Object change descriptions
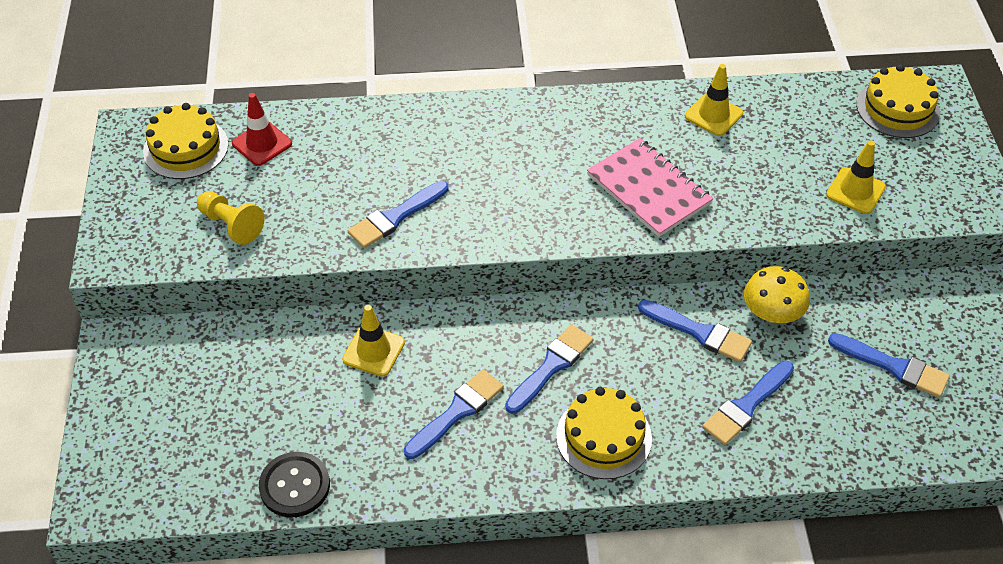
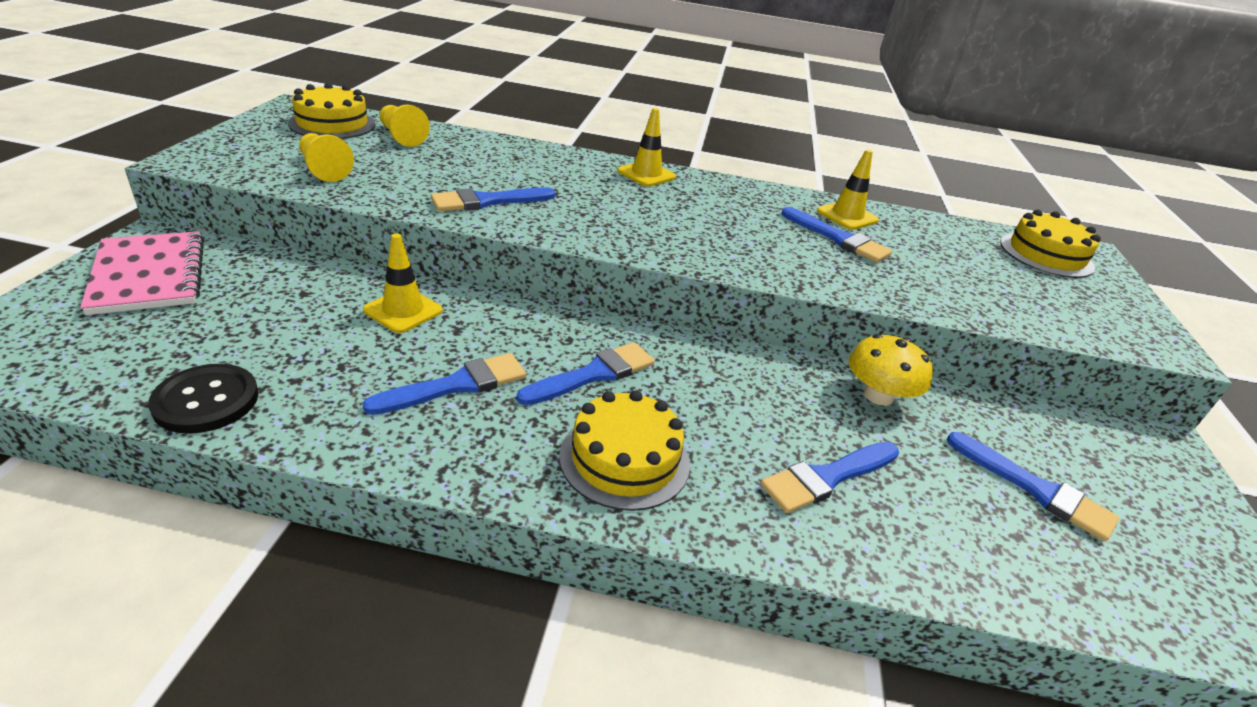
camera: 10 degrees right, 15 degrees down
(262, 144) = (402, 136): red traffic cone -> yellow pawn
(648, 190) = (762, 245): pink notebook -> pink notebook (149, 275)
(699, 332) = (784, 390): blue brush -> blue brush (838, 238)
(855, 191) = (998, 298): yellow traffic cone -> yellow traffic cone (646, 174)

==

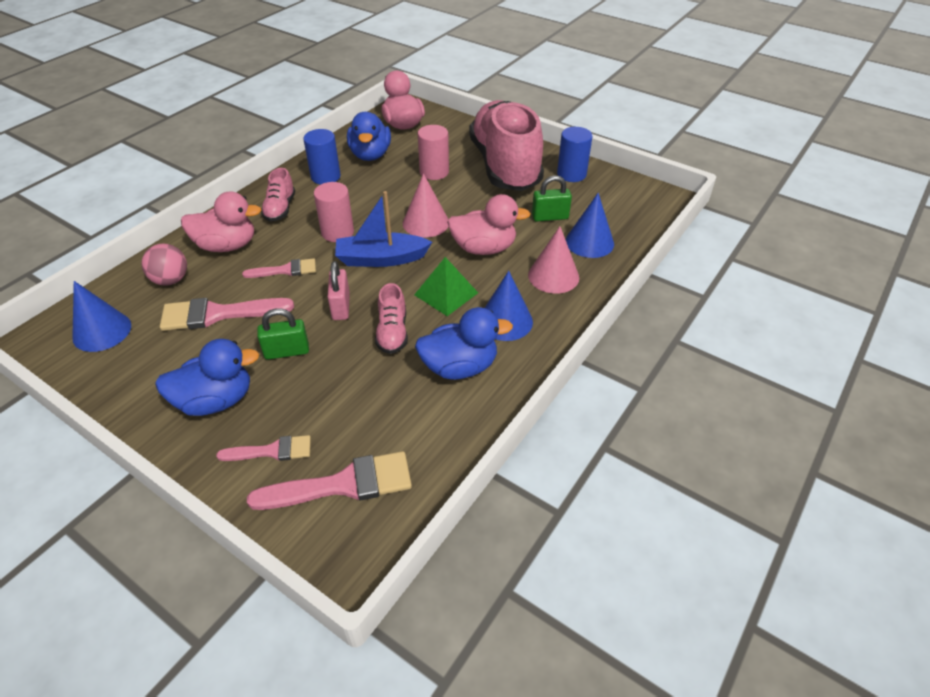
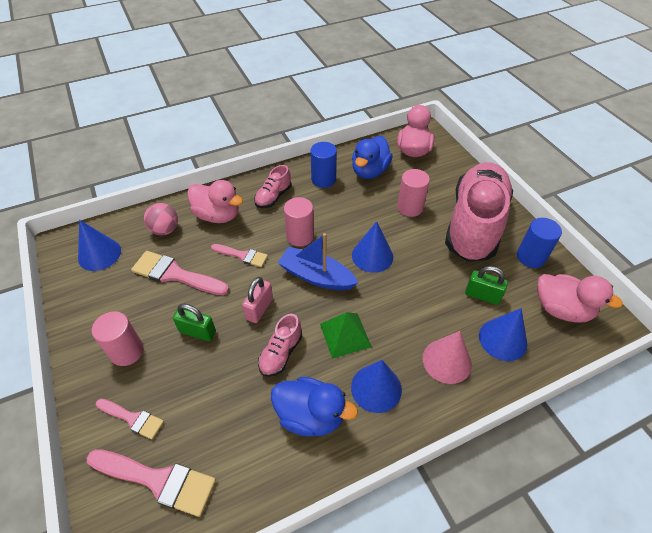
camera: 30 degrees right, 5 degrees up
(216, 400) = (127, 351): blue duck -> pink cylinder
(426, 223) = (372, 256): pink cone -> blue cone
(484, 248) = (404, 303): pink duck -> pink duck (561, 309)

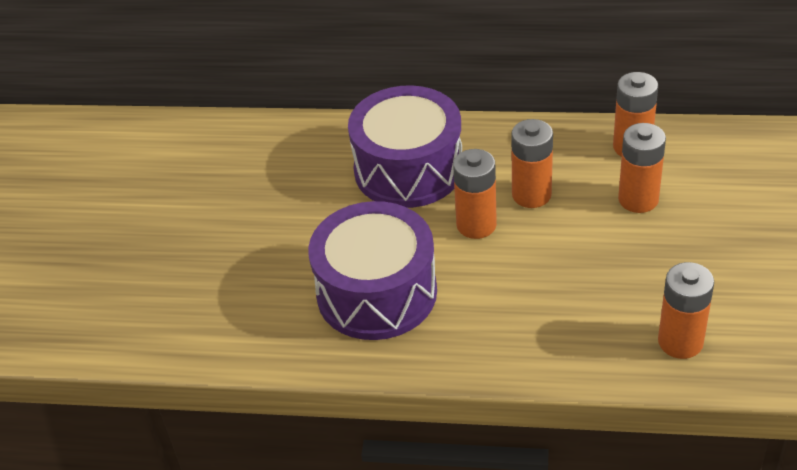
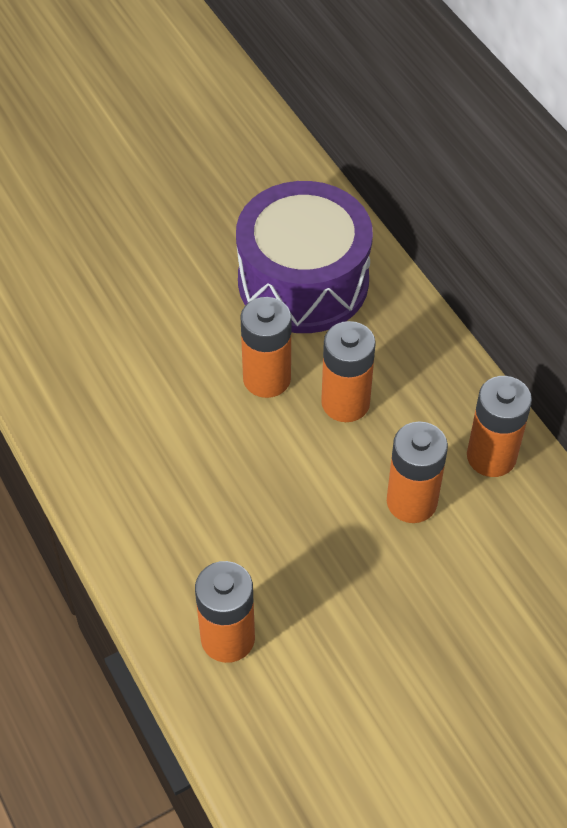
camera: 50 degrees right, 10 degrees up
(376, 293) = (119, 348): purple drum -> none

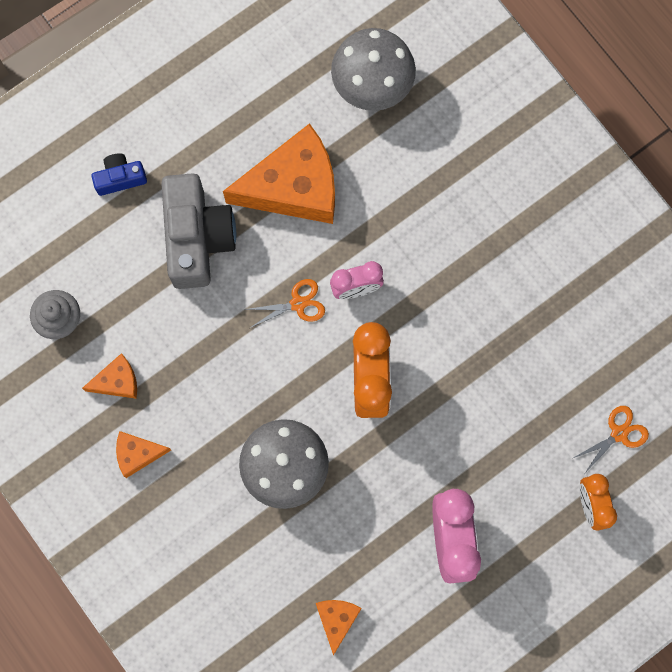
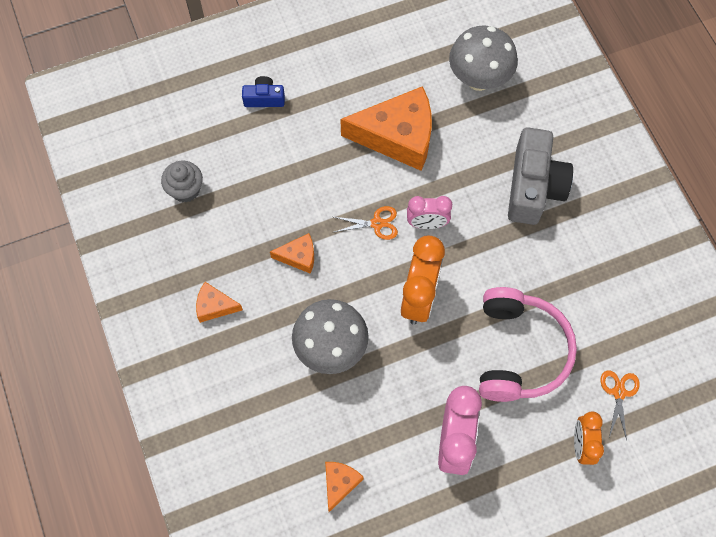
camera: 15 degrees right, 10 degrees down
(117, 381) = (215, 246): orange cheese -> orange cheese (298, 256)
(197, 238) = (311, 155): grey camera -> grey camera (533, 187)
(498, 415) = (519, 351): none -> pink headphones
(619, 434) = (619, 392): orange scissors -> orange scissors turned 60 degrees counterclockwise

_Work to be completed_
When the word "right" appears in a line of the data, that line is counted; report the number only.

_Solution to this task_
4